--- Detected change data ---
·····
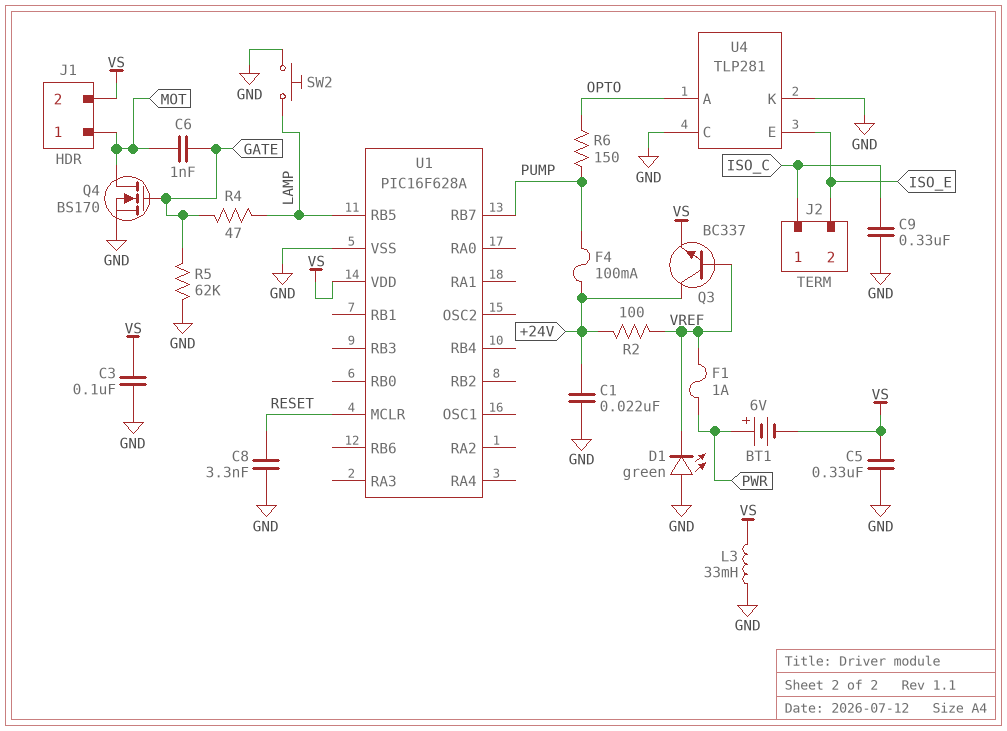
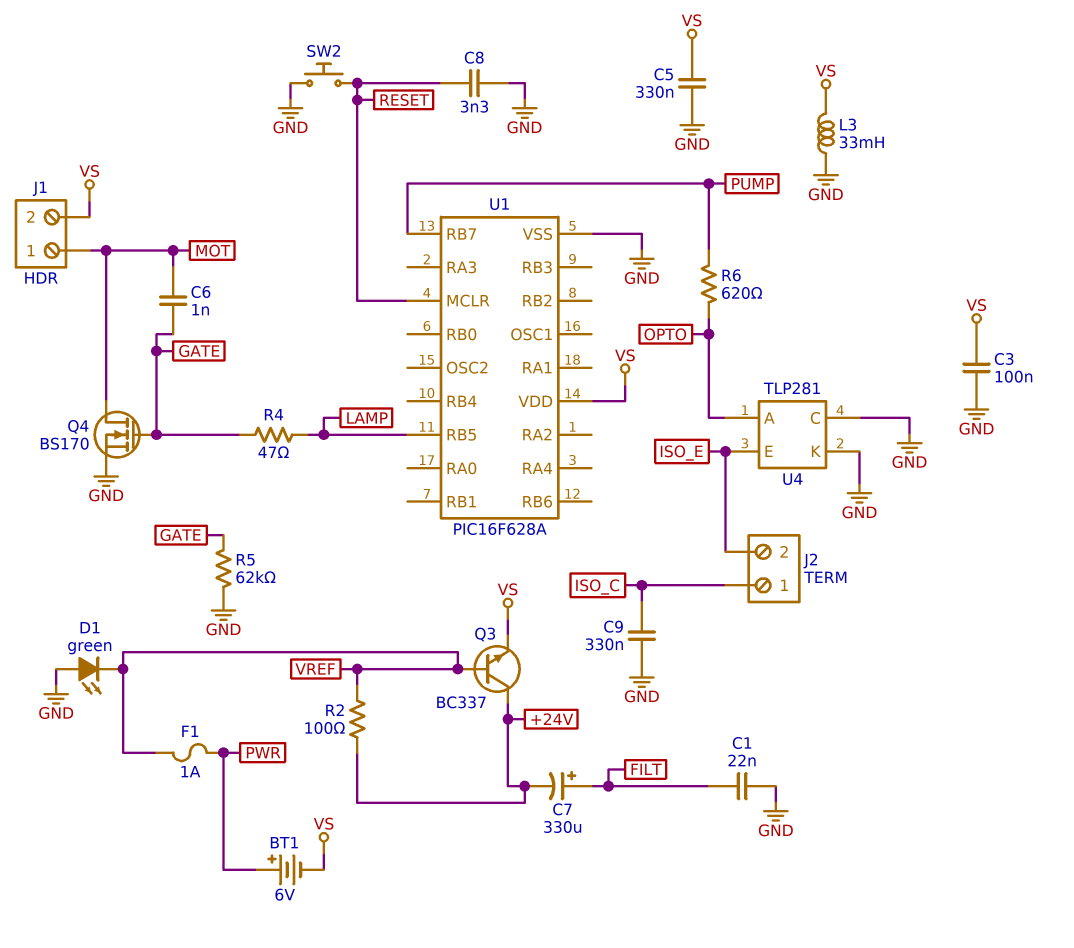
C1: 22nF (+24V, GND) -> 22nF (FILT, GND)
C7: none -> 330uF (plus FILT, minus +24V)
F4: 100mA (+24V, PUMP) -> none
R6: 150 (OPTO, PUMP) -> 620 (OPTO, PUMP)
SW2: button (GND, LAMP) -> button (GND, RESET)

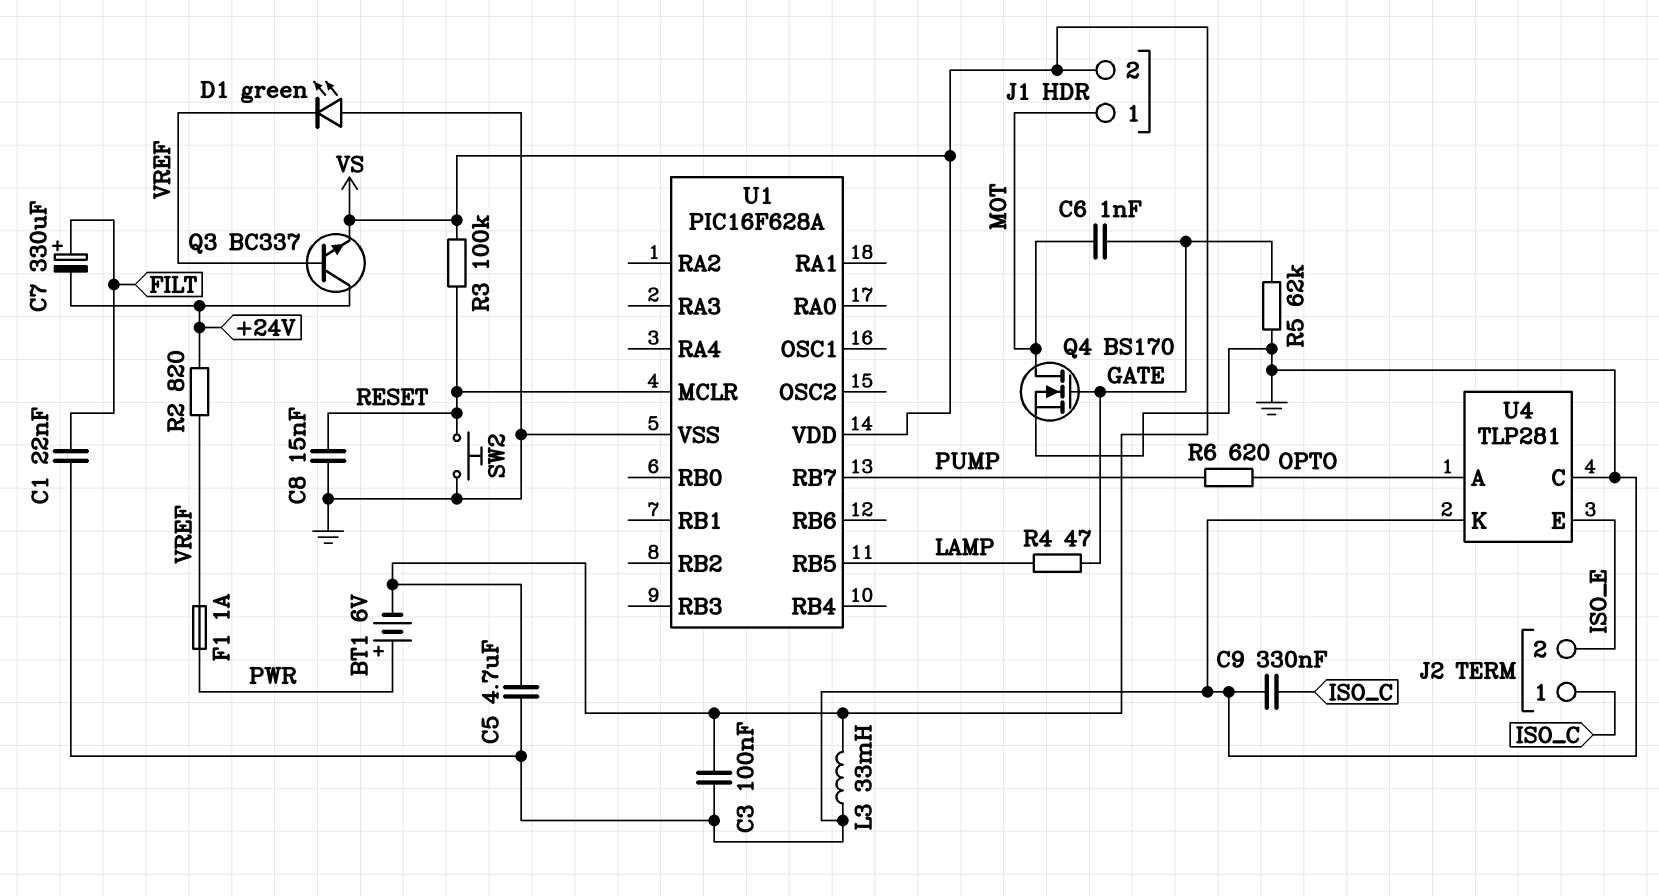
C5: 330nF (GND, VS) -> 4.7uF (GND, VS)
C8: 3.3nF (GND, RESET) -> 15nF (GND, RESET)
R2: 100 (+24V, VREF) -> 820 (+24V, VREF)
R3: none -> 100k (RESET, VS)

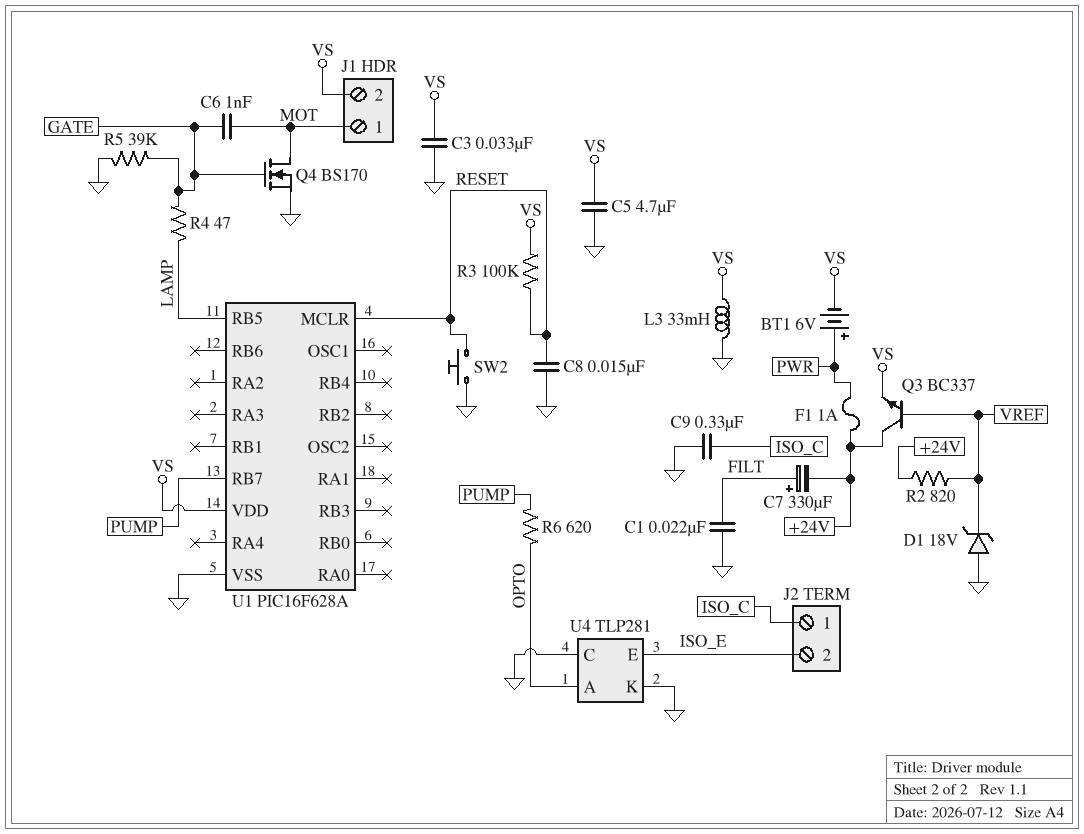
C3: 100nF (GND, VS) -> 33nF (GND, VS)
D1: LED green (A GND, K VREF) -> zener 18V (A GND, K VREF)
F1: 1A (PWR, VREF) -> 1A (+24V, PWR)
R5: 62k (GATE, GND) -> 39k (GATE, GND)

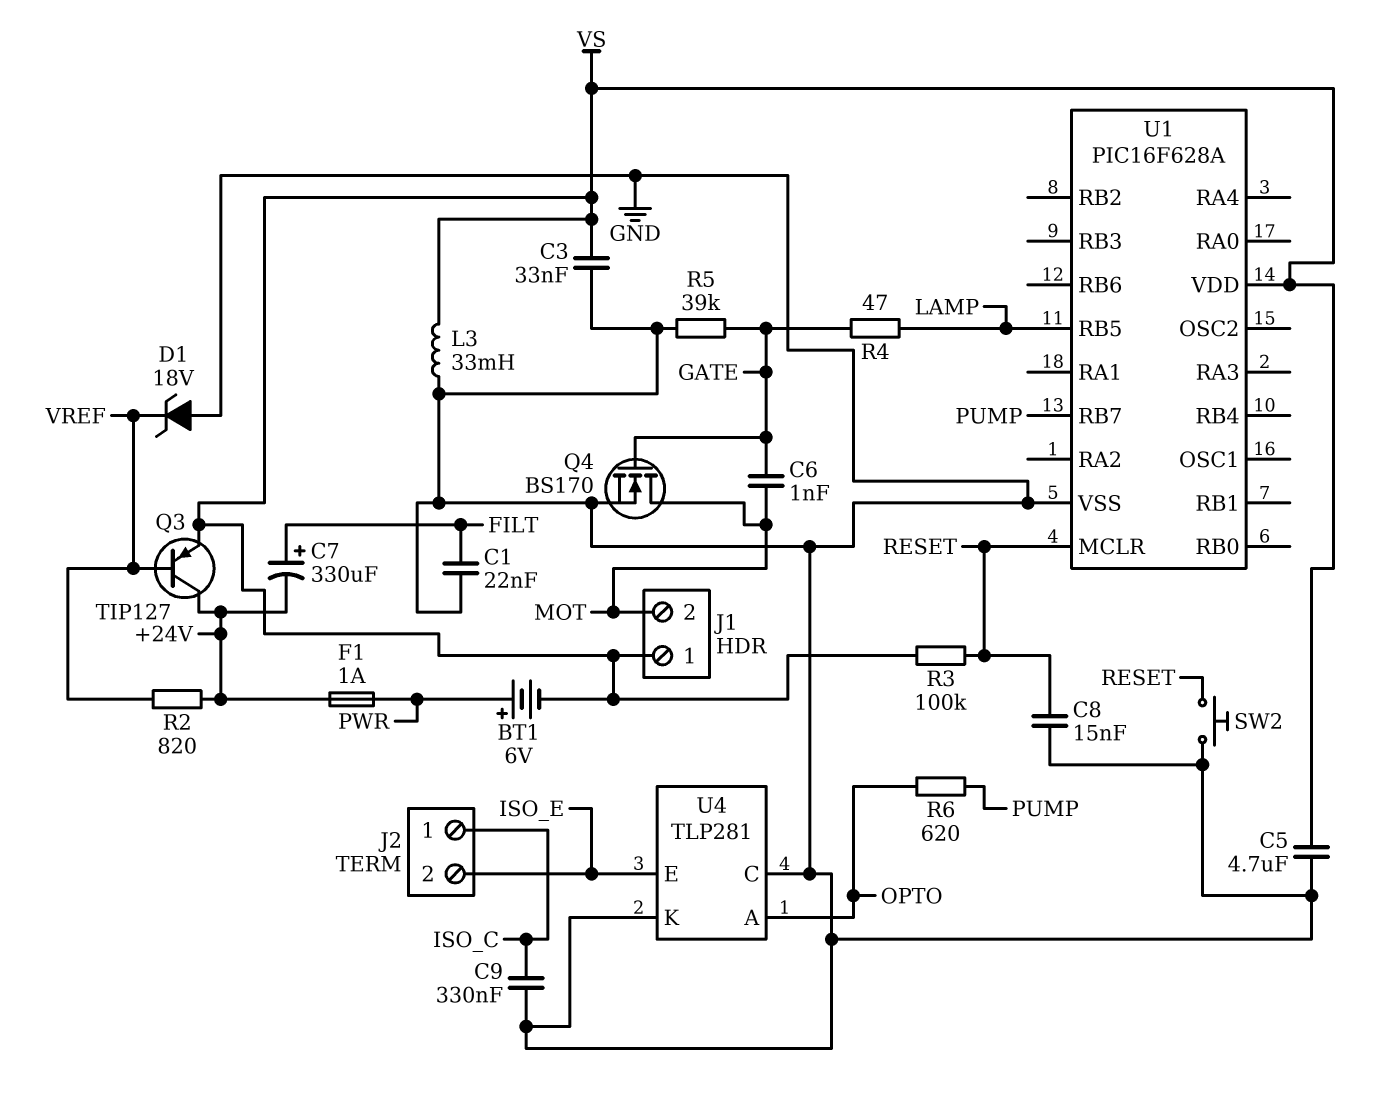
J1 pin 1: MOT -> VS
J1 pin 2: VS -> MOT
Q3: NPN BC337 (B VREF, C +24V, E VS) -> PNP TIP127 (B VREF, C +24V, E VS)

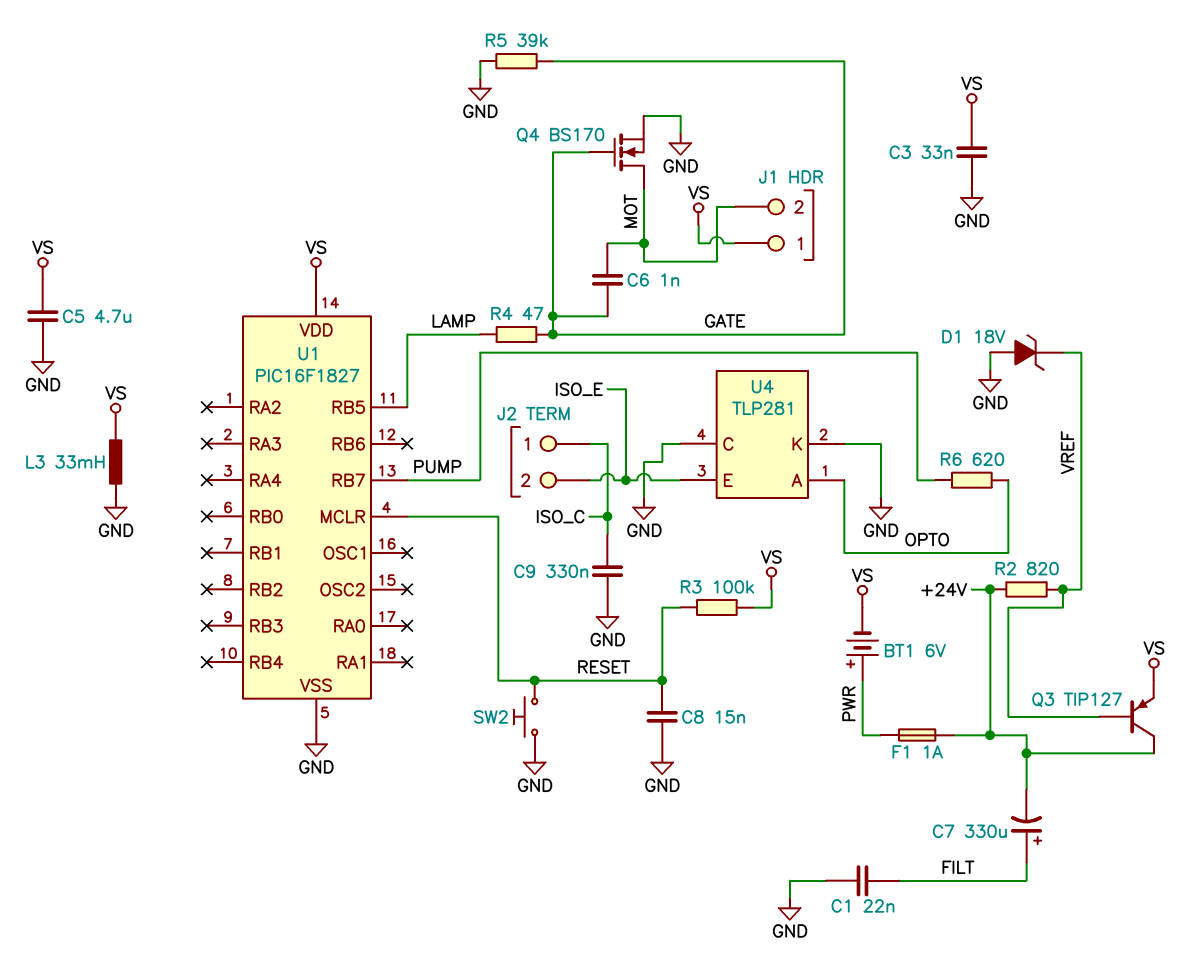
U1: PIC16F628A -> PIC16F1827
·····
--- HOW TO COMPLETE THIS TASK ---
Scan the lines above for the word "PUMP" and copy every one where it occurs.

--- RESULT OF THIS TASK ---
F4: 100mA (+24V, PUMP) -> none
R6: 150 (OPTO, PUMP) -> 620 (OPTO, PUMP)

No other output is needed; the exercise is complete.